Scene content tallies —
-=-=-

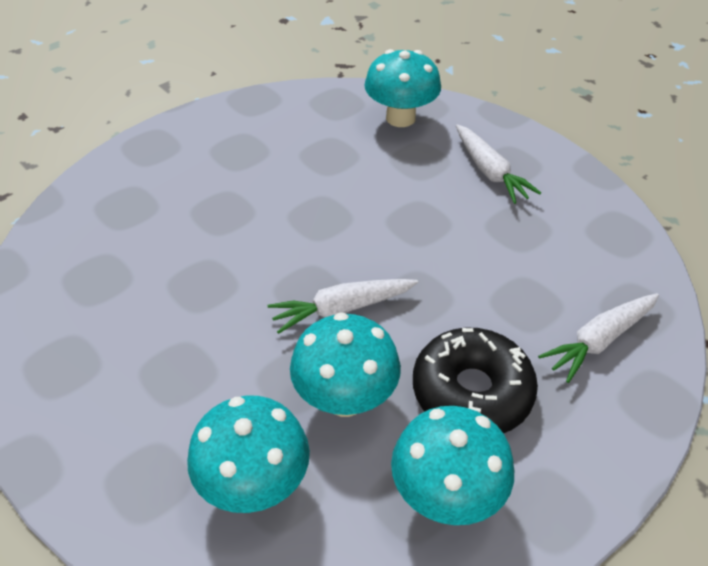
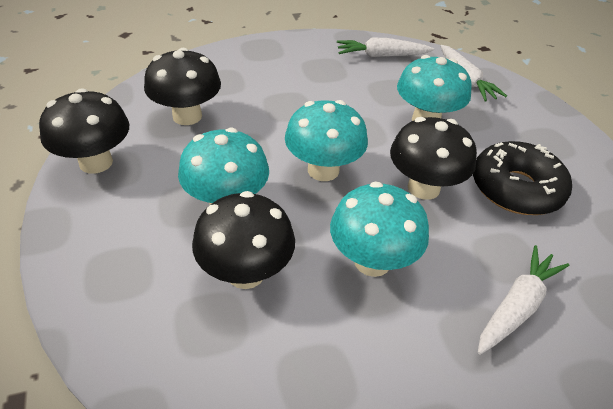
black mushroom: 0 -> 4

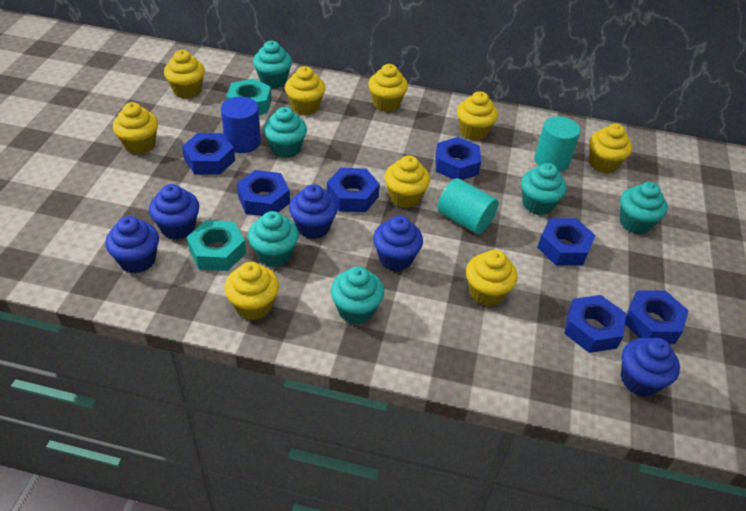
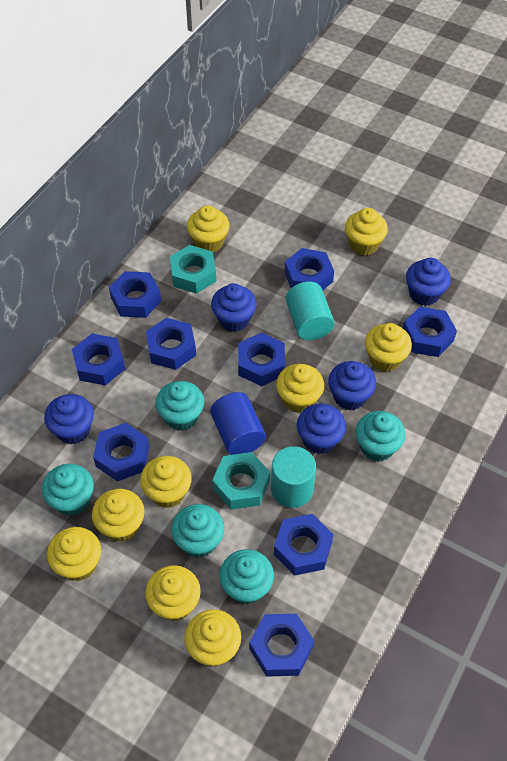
blue nut: 7 -> 9
turquoise cupcake: 6 -> 5

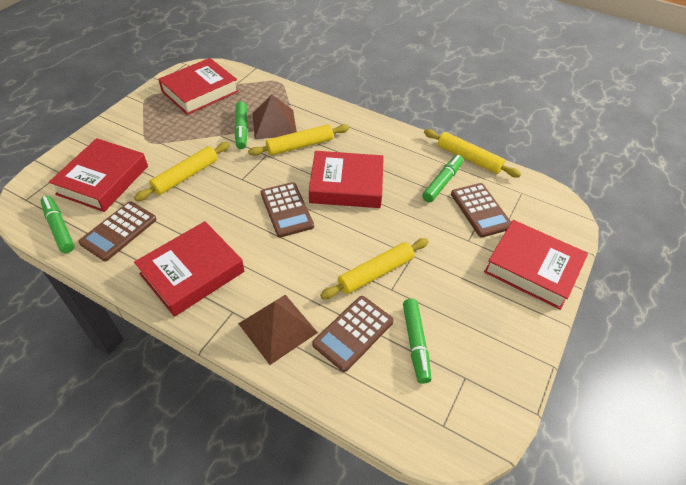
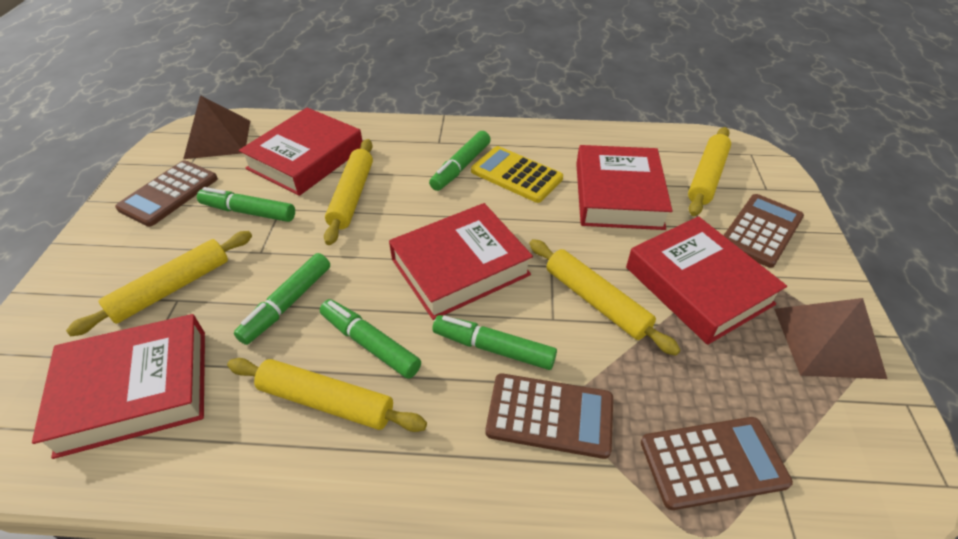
green marker: 4 -> 5
yellow calculator: 0 -> 1
yellow rolling pin: 4 -> 5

-=-=-

Task requirements — Reproduce every record word for word. The copy must contain no pictures.

Task response —
black mushroom: 0 -> 4

blue nut: 7 -> 9
turquoise cupcake: 6 -> 5

green marker: 4 -> 5
yellow calculator: 0 -> 1
yellow rolling pin: 4 -> 5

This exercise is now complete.